**What is expected:**
Could you repeat the records below exactly, leaving the pictures out?

**Information supplied:**
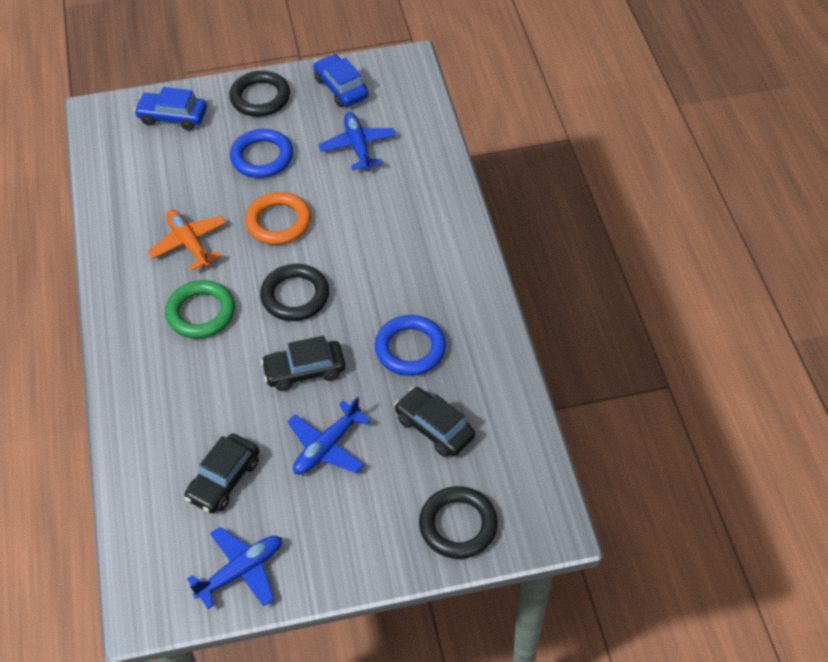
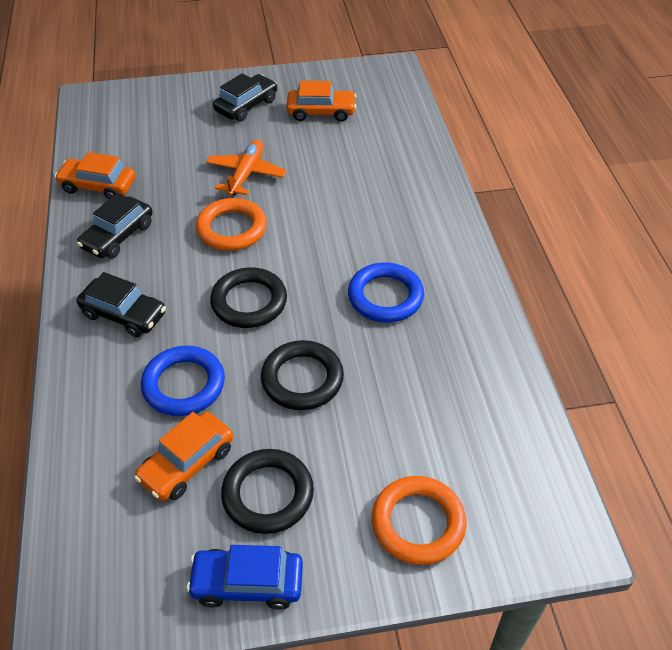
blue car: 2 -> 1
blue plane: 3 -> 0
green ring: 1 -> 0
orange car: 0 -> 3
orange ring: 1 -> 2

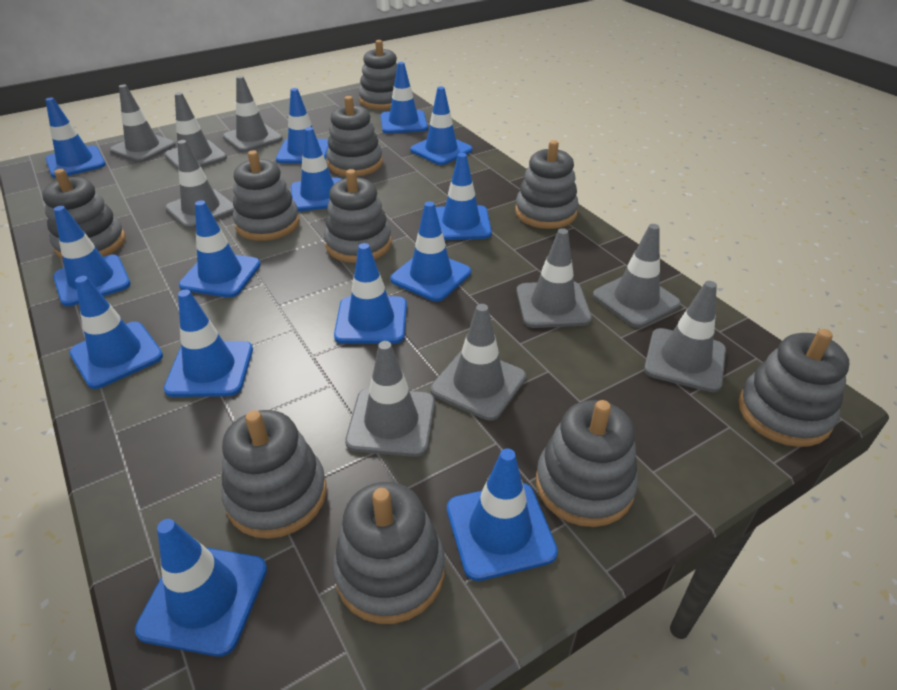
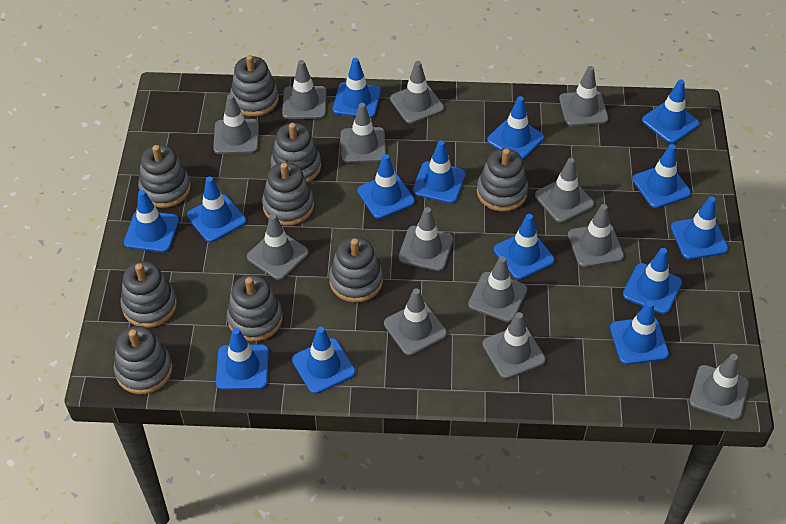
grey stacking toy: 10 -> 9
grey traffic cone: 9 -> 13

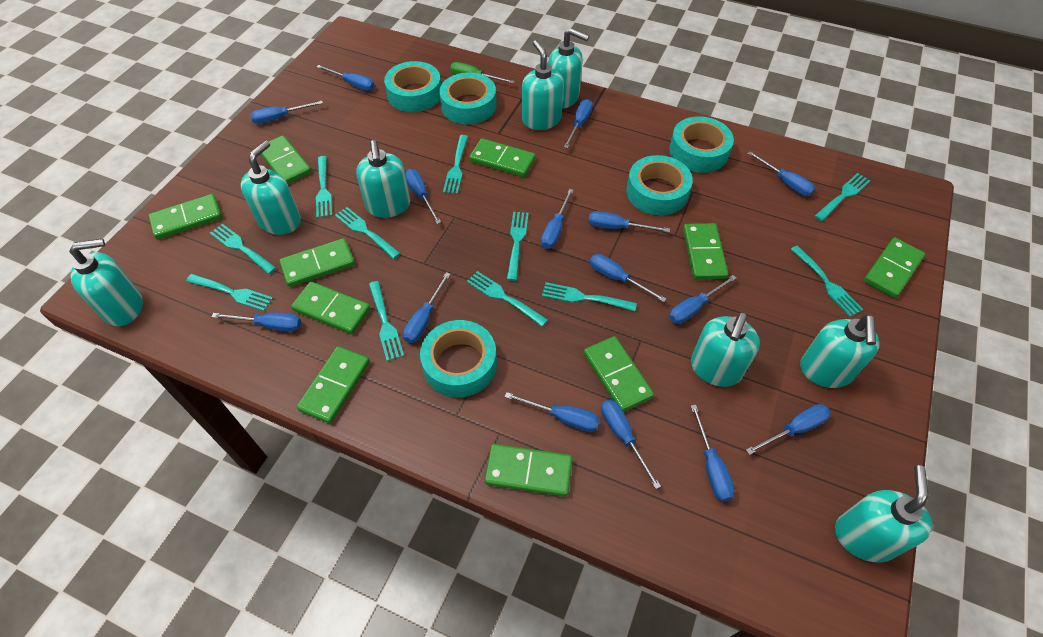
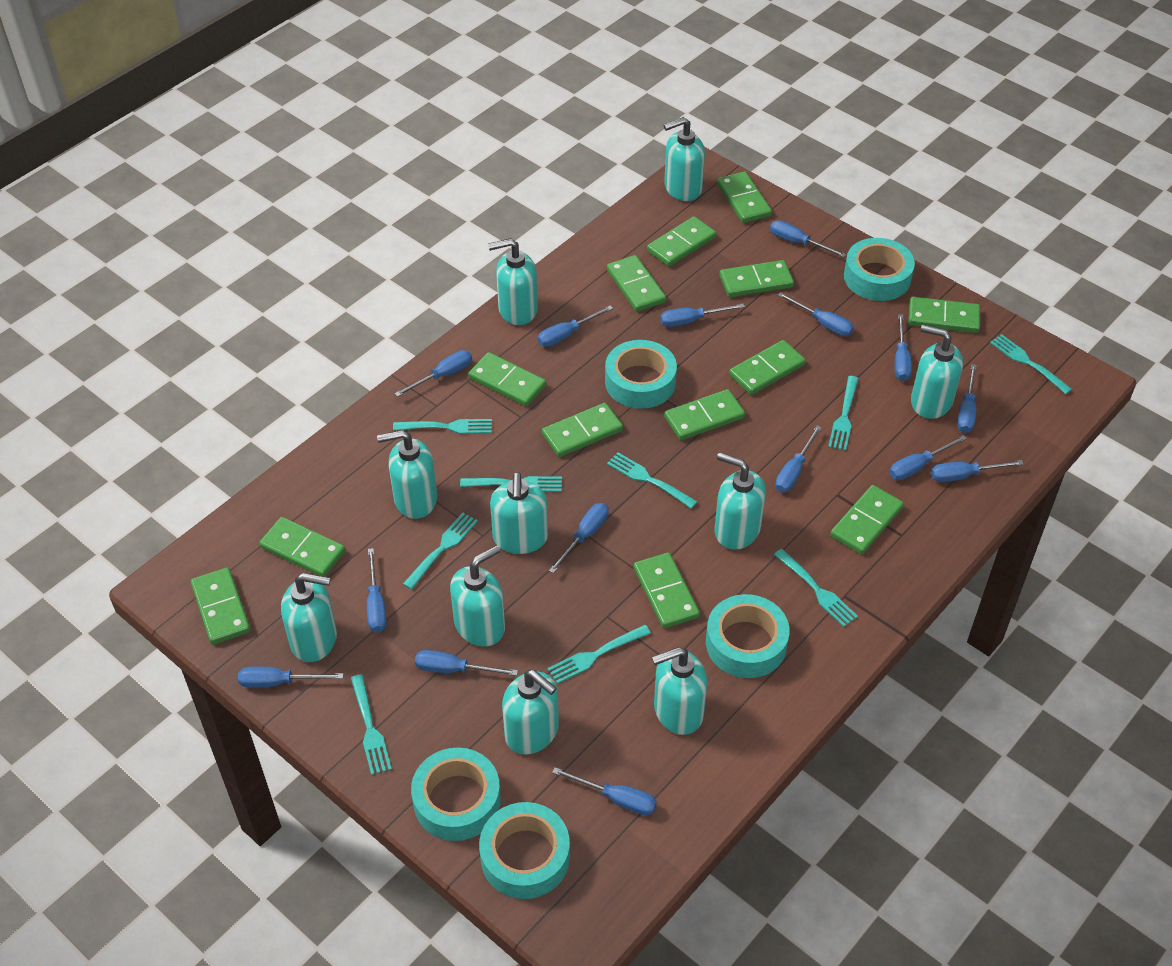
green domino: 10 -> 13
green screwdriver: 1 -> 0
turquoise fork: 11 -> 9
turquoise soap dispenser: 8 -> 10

**Solution to this exercise:**
blue car: 2 -> 1
blue plane: 3 -> 0
green ring: 1 -> 0
orange car: 0 -> 3
orange ring: 1 -> 2

grey stacking toy: 10 -> 9
grey traffic cone: 9 -> 13

green domino: 10 -> 13
green screwdriver: 1 -> 0
turquoise fork: 11 -> 9
turquoise soap dispenser: 8 -> 10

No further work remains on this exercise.